● **What needs to be done**
The required result is an exact copy of the lines from the one containing "none -> blue truck [245,327,313,422]" to the last line of the records, both ends included, without pictures.

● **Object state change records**
● ● ● ● ●

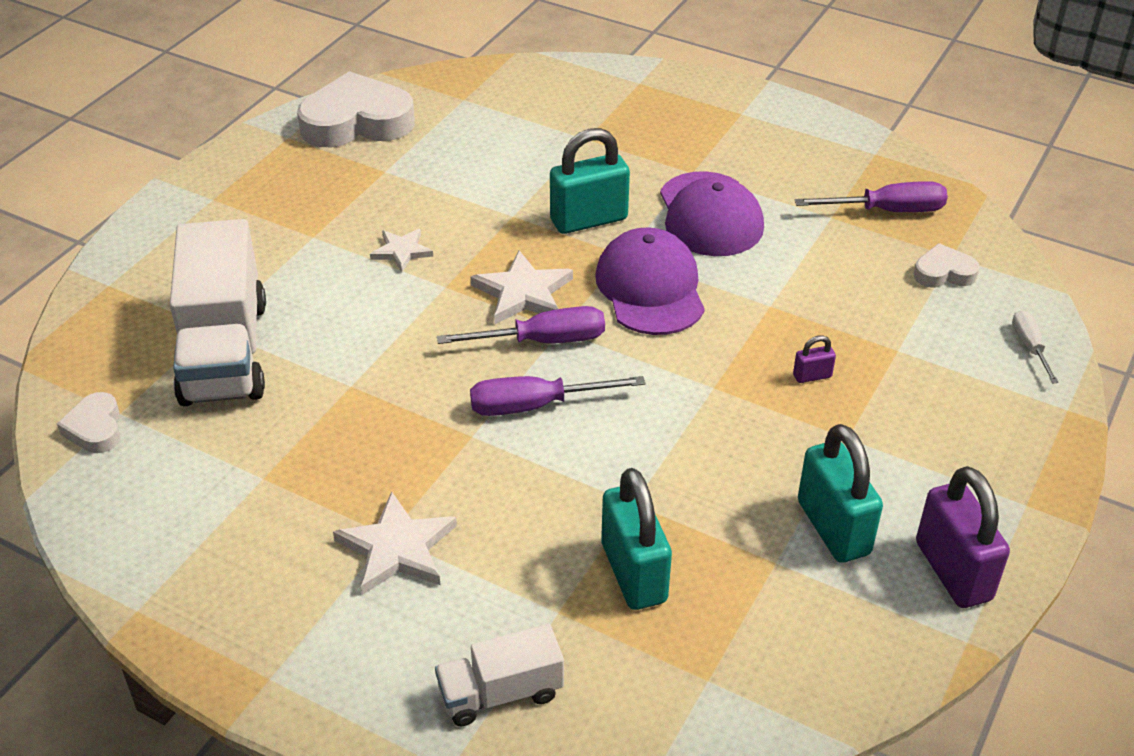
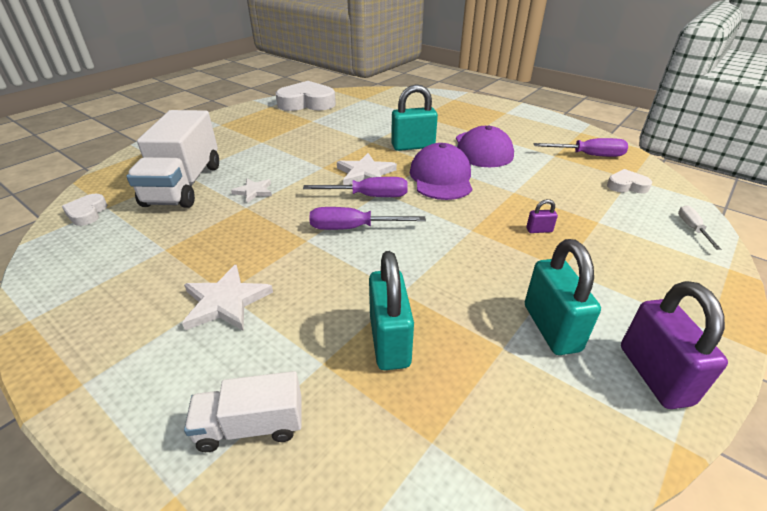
camera: 10 degrees right, 5 degrees down
white star [370,229,433,272] -> white star moved to [231,179,272,203]

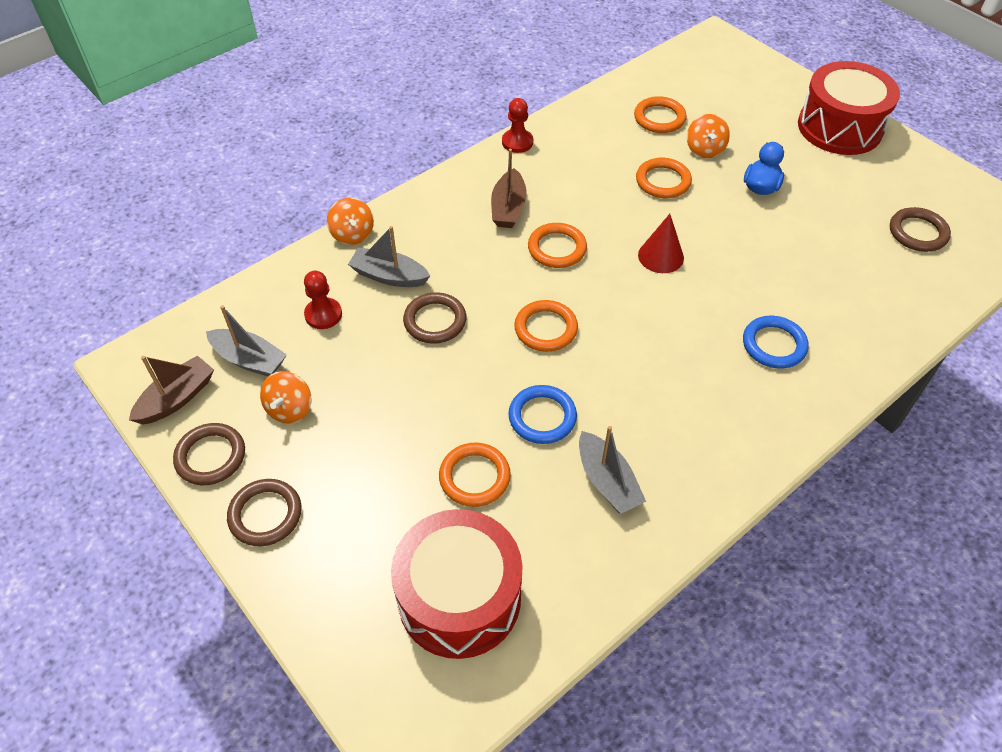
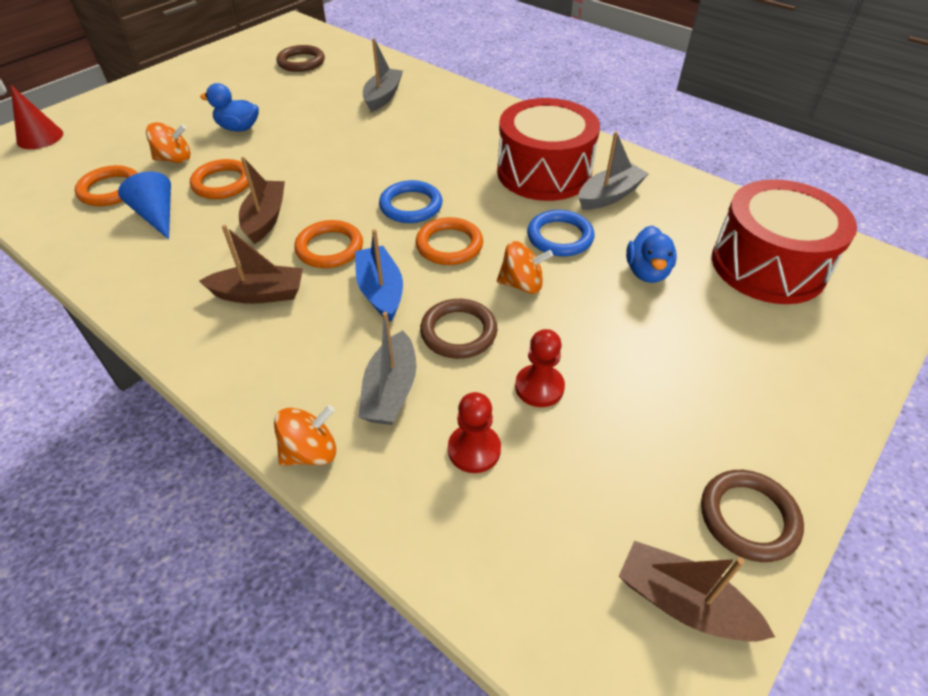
camera: 100 degrees left, 5 degrees down
grey boat [206,305,287,376] -> grey boat moved to [363,38,403,112]
brown ring [227,479,302,546] -> none
orange spinning top [260,371,311,424] -> orange spinning top moved to [497,241,553,294]
orange ring [439,442,511,507] -> blue duck [626,225,677,283]
red pawn [502,98,533,153] -> red pawn moved to [515,329,565,407]
red cone [638,214,684,273] -> red cone moved to [11,85,63,149]
blue ring [743,316,809,369] -> blue ring moved to [379,180,442,223]
red drum [798,61,900,155] -> red drum moved to [497,98,600,201]
none -> blue cone [118,171,171,240]
none -> brown boat [239,157,285,244]
none -> blue boat [355,229,403,321]

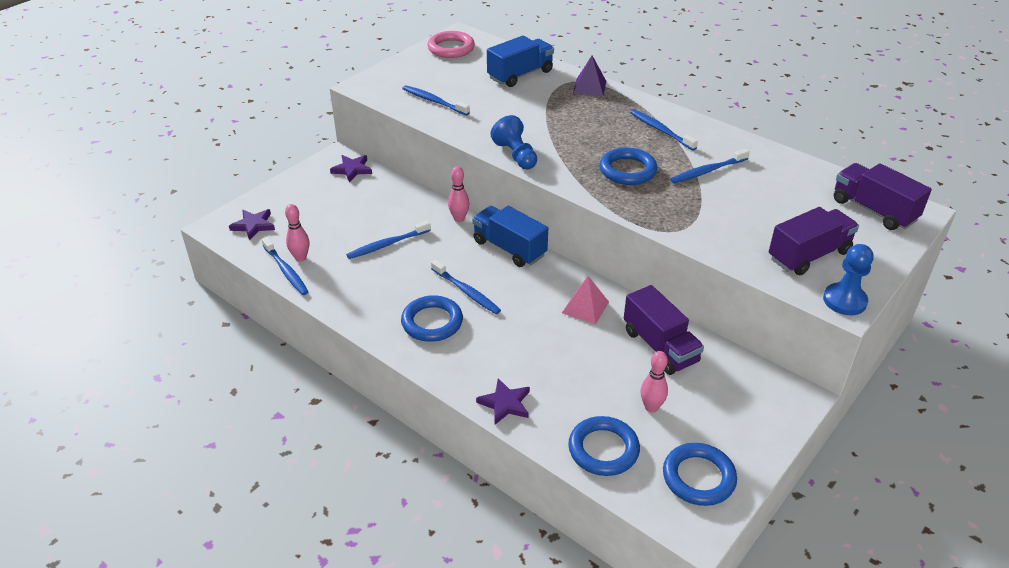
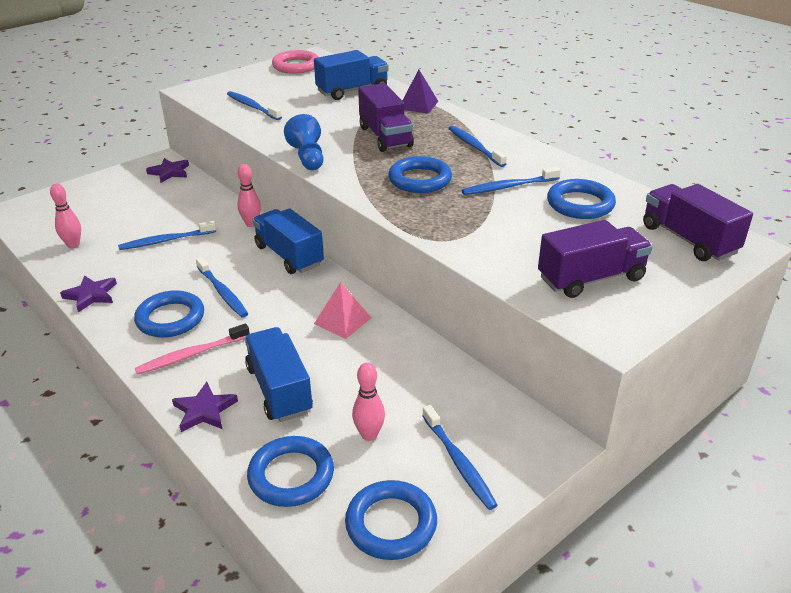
camera: 10 degrees right, 5 degrees down
purple star [229,209,275,241] -> purple star moved to [60,275,117,313]
blue toothbrush [262,237,309,295] -> blue toothbrush moved to [422,405,498,510]
purple truck [624,285,704,375] -> purple truck moved to [358,83,414,152]
blue pawn [823,244,874,315] -> none
none -> pink toothbrush [135,323,250,375]
none -> blue truck [245,327,313,422]
none -> blue ring [547,179,616,219]

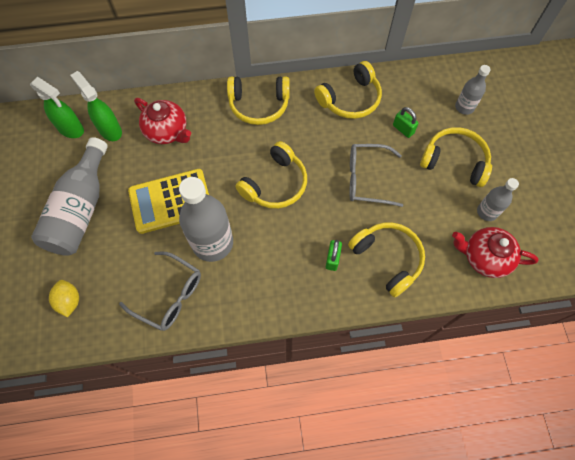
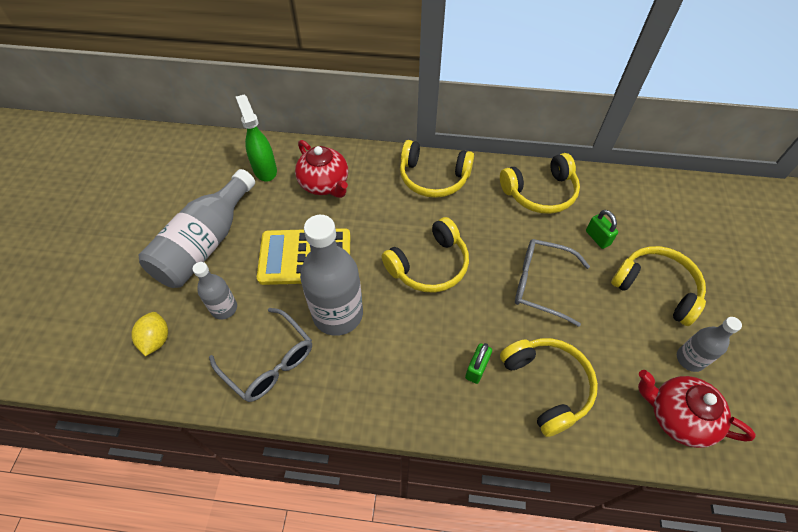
camera: 15 degrees right, 10 degrees down
green spray bottle [30,77,84,138] -> none
grey bottle [455,65,491,115] -> grey bottle moved to [193,262,237,320]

● ● ● ● ●

● **Exercise output**
none -> blue truck [245,327,313,422]
none -> blue ring [547,179,616,219]

camera: 15 degrees right, 10 degrees down
green spray bottle [30,77,84,138] -> none
grey bottle [455,65,491,115] -> grey bottle moved to [193,262,237,320]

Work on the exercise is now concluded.